Work required
Search the material for the string "green" and copy each line where it occurs.

Records to process
++++++
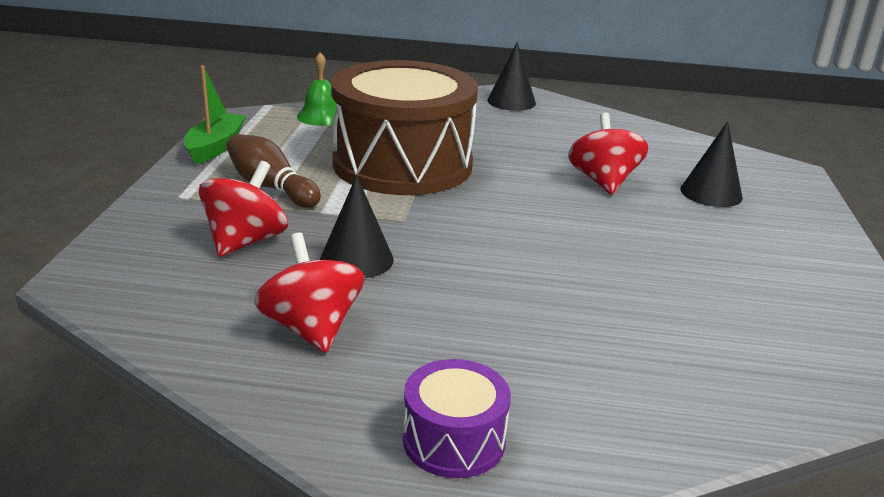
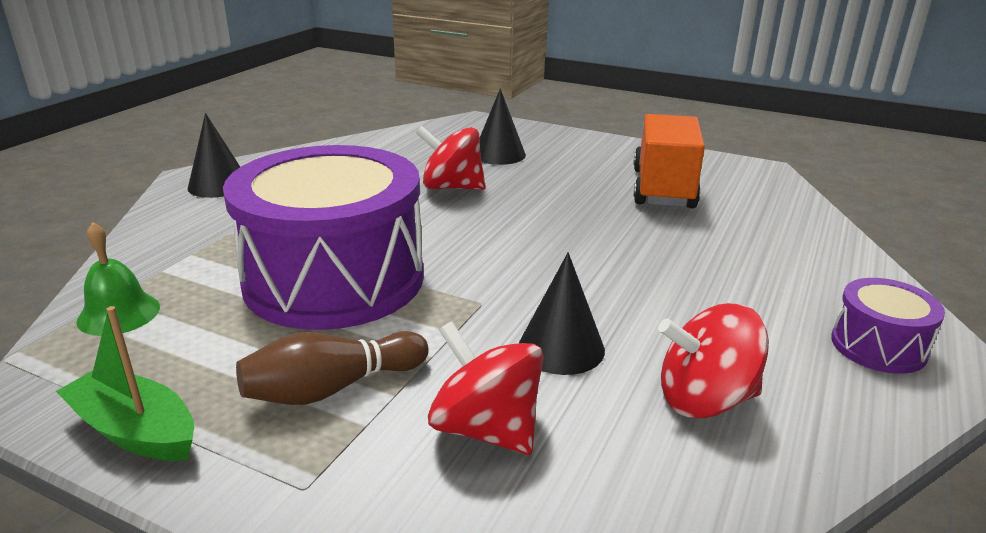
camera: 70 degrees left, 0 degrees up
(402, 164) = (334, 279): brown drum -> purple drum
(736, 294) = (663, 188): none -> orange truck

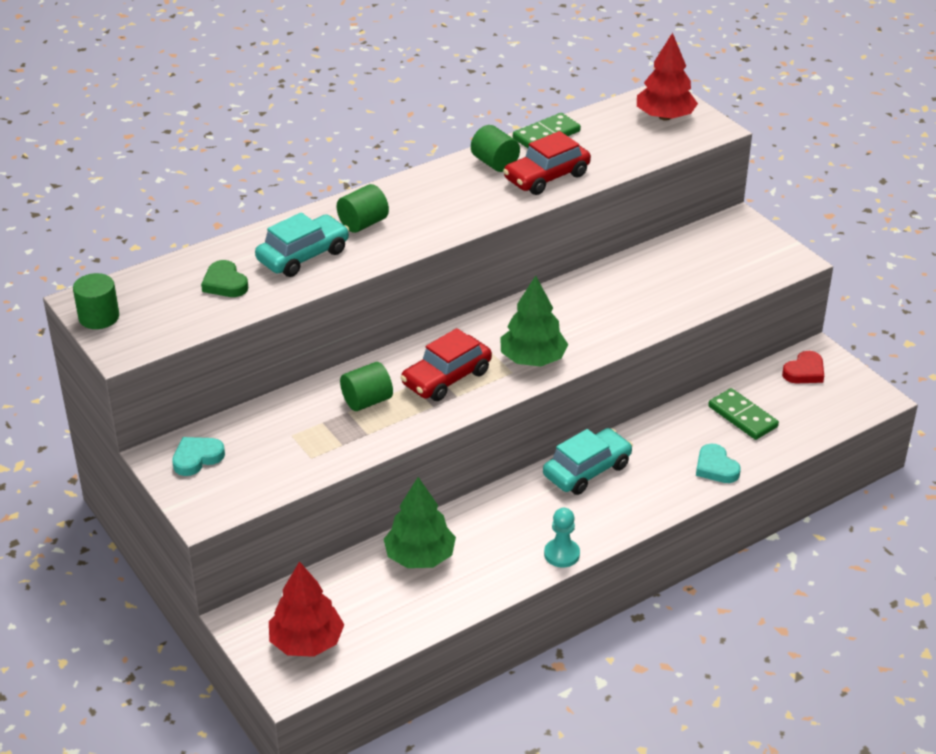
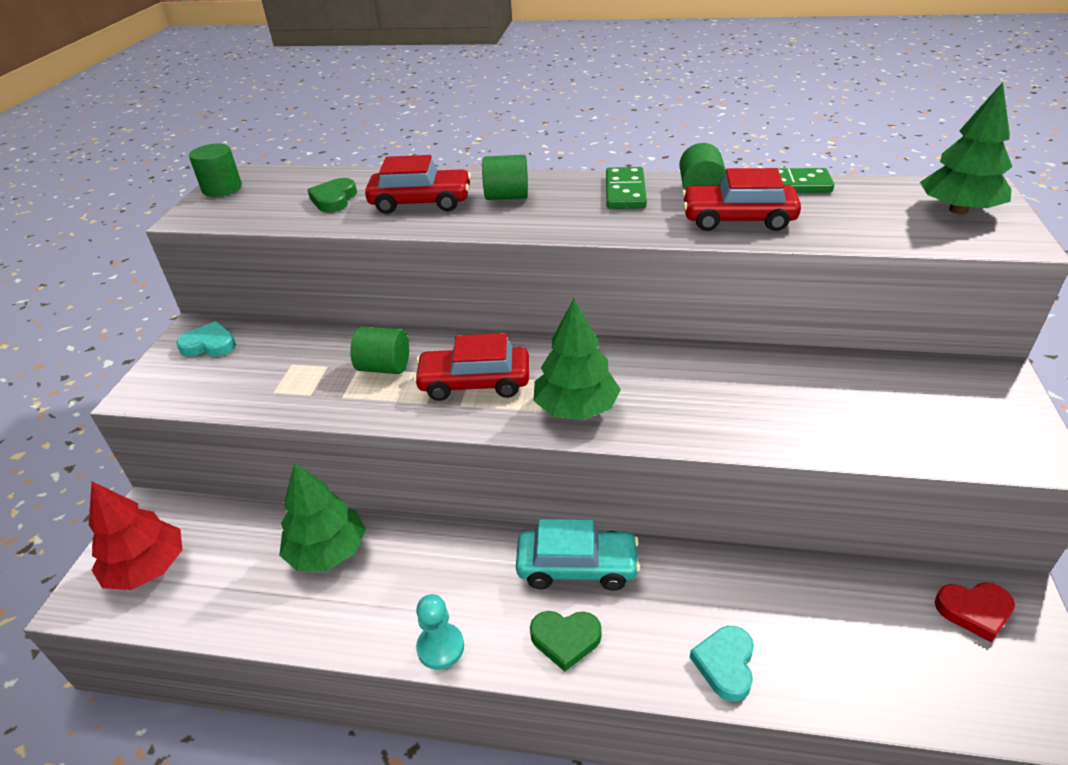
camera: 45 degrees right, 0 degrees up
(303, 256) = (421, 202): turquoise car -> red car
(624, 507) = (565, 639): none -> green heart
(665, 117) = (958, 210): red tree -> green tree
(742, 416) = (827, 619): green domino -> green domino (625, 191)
++++++
Solution for this problem
(624, 507) = (565, 639): none -> green heart
(665, 117) = (958, 210): red tree -> green tree
(742, 416) = (827, 619): green domino -> green domino (625, 191)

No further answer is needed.